What the task asks:
Copy out the entries below exactly as they stand, but only from the line containing "BARO3 pin SCL: D5 -> D2" through the line containing "RGB3 pin B: A3 -> D10".

╭─ Stored data

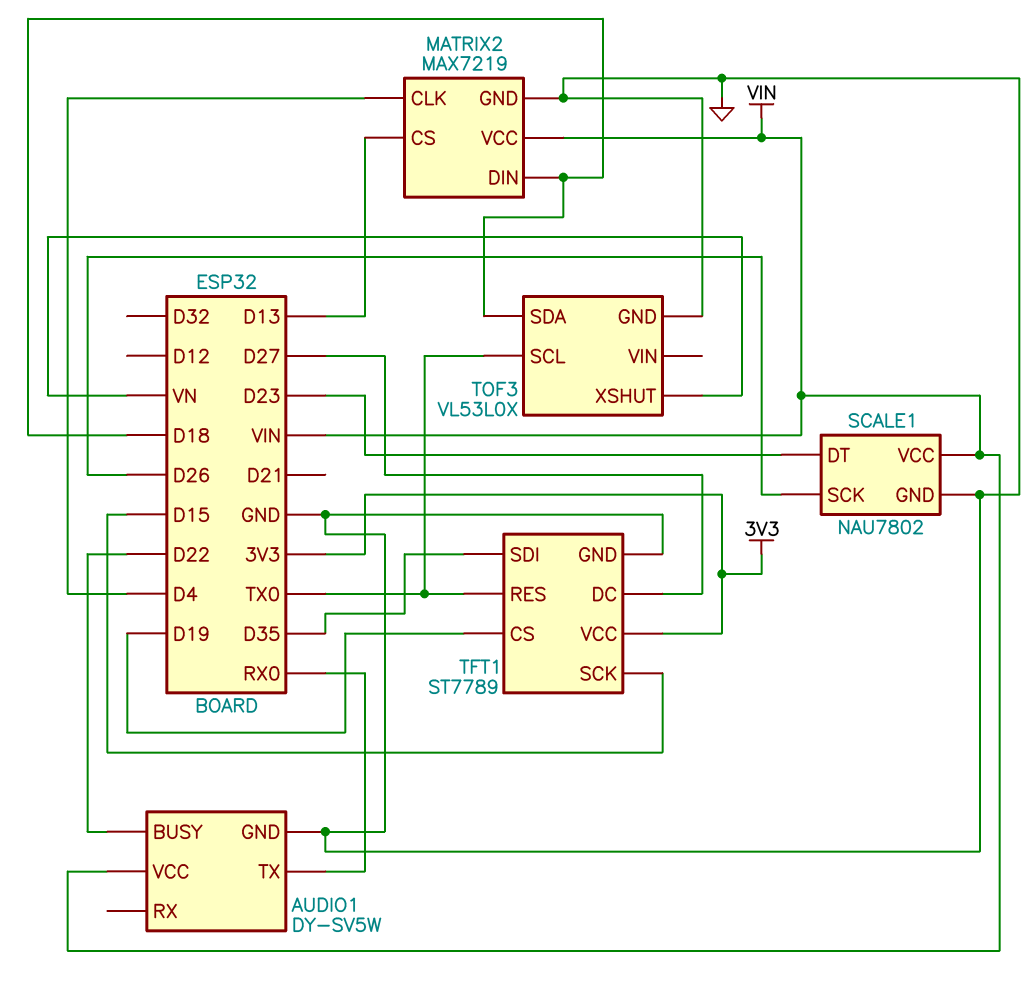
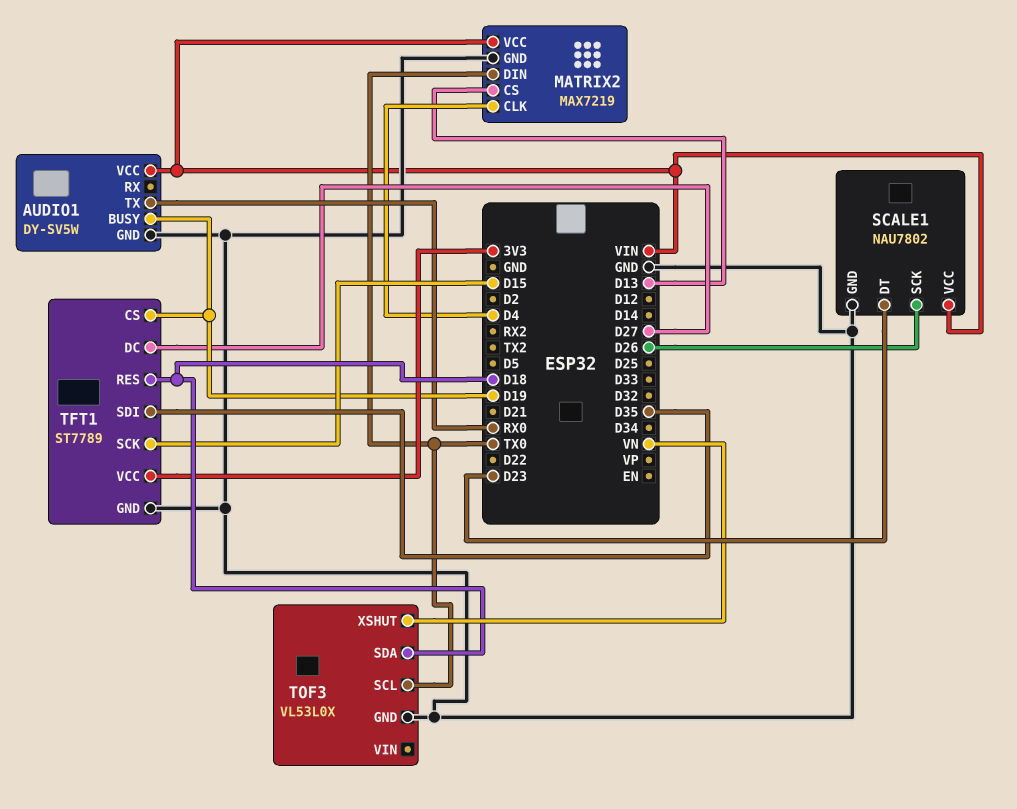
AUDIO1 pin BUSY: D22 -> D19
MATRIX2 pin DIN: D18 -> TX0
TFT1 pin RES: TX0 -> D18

╰─
╭─ Stored data

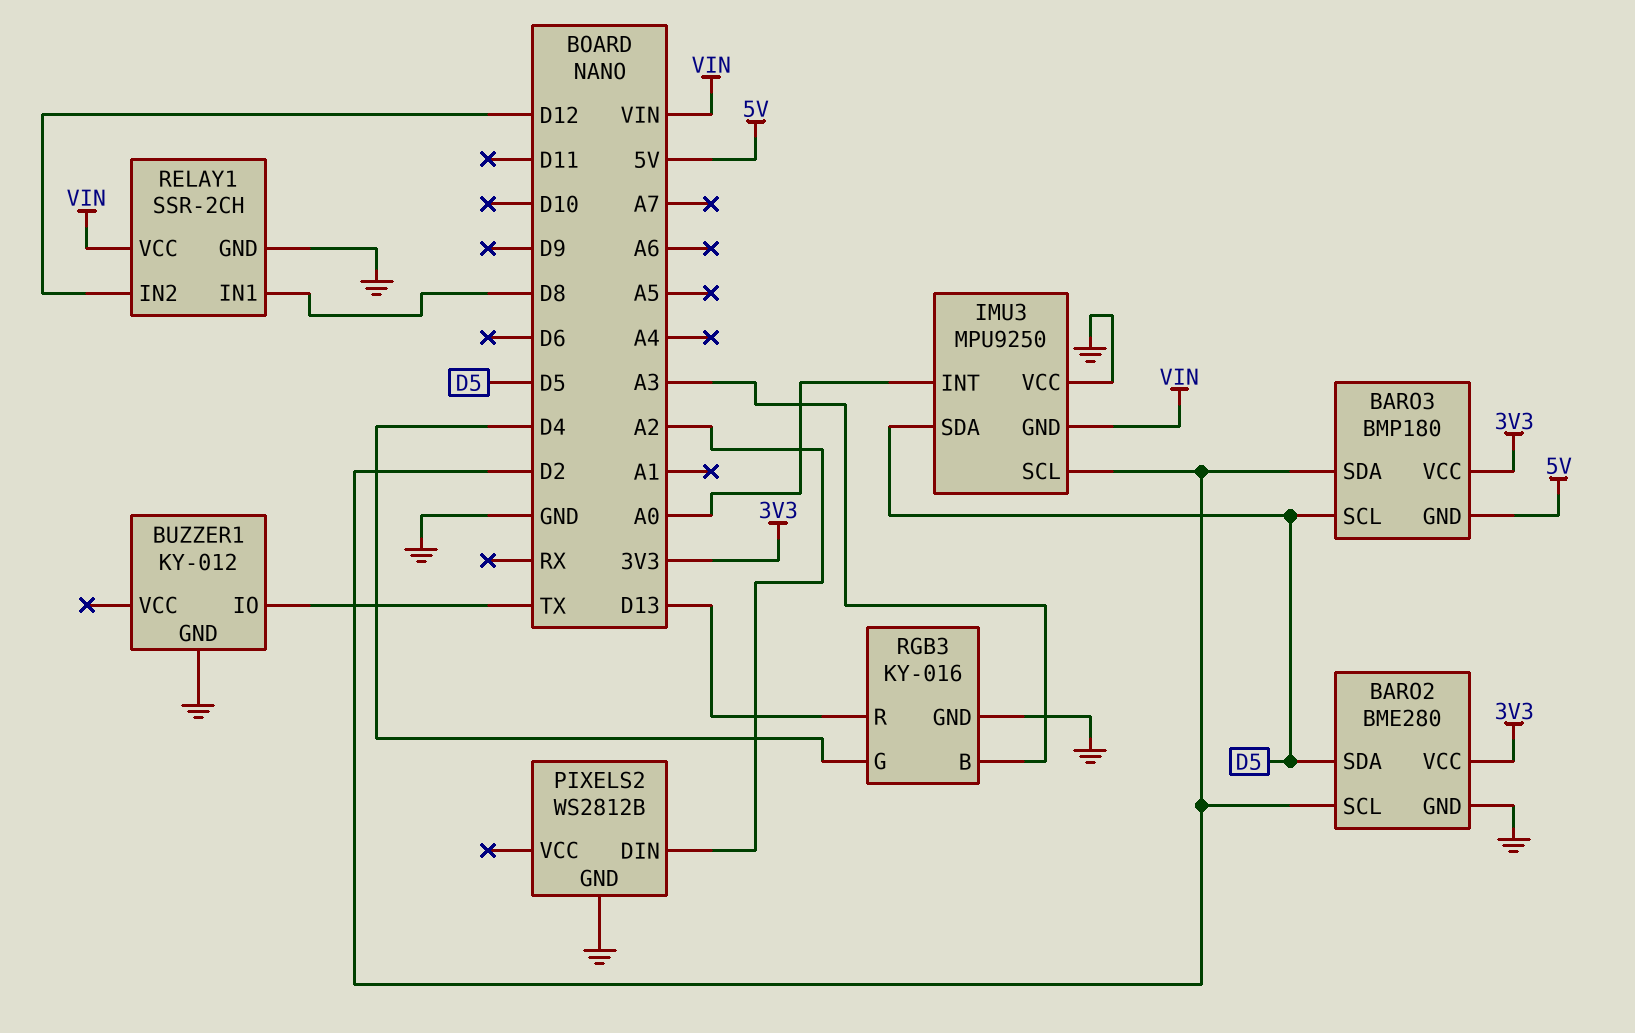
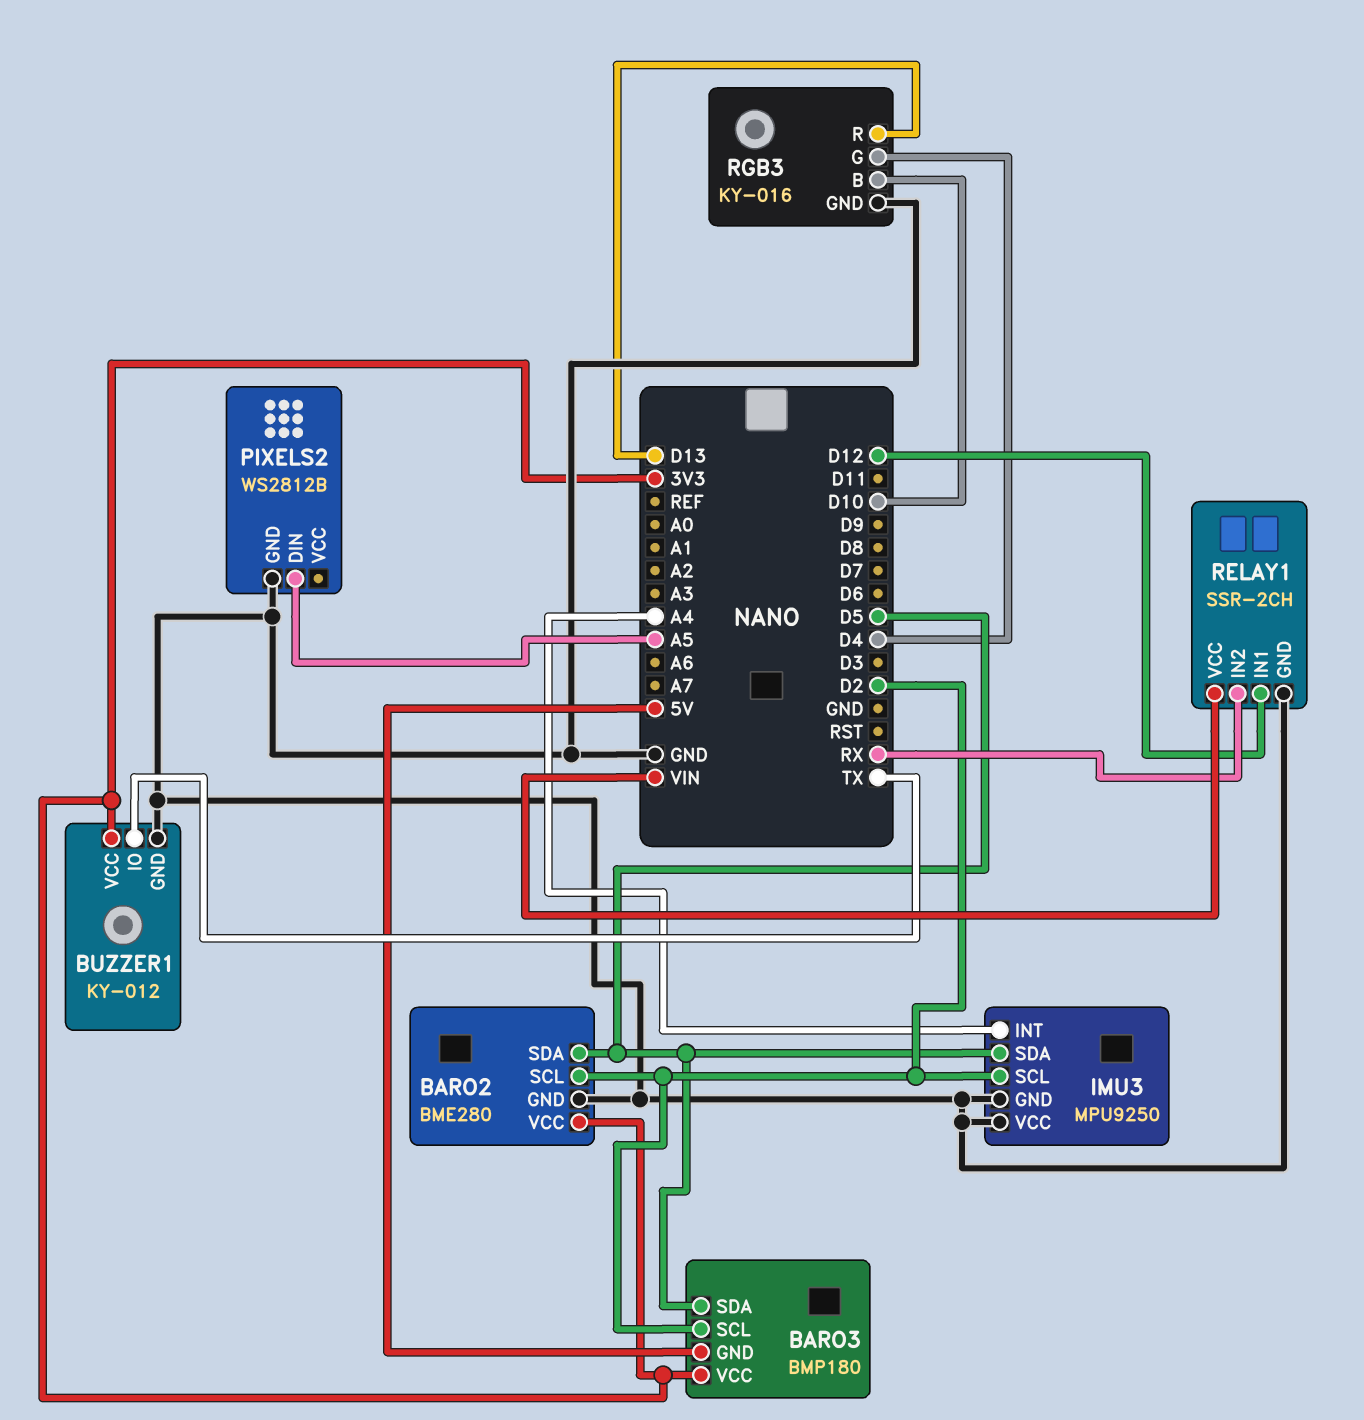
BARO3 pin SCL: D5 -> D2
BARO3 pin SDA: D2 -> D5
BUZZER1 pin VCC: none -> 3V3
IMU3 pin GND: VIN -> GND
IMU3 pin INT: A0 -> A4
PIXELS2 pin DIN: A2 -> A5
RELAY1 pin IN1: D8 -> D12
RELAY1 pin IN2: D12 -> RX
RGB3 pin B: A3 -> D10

╰─

Answer to this problem:
BARO3 pin SCL: D5 -> D2
BARO3 pin SDA: D2 -> D5
BUZZER1 pin VCC: none -> 3V3
IMU3 pin GND: VIN -> GND
IMU3 pin INT: A0 -> A4
PIXELS2 pin DIN: A2 -> A5
RELAY1 pin IN1: D8 -> D12
RELAY1 pin IN2: D12 -> RX
RGB3 pin B: A3 -> D10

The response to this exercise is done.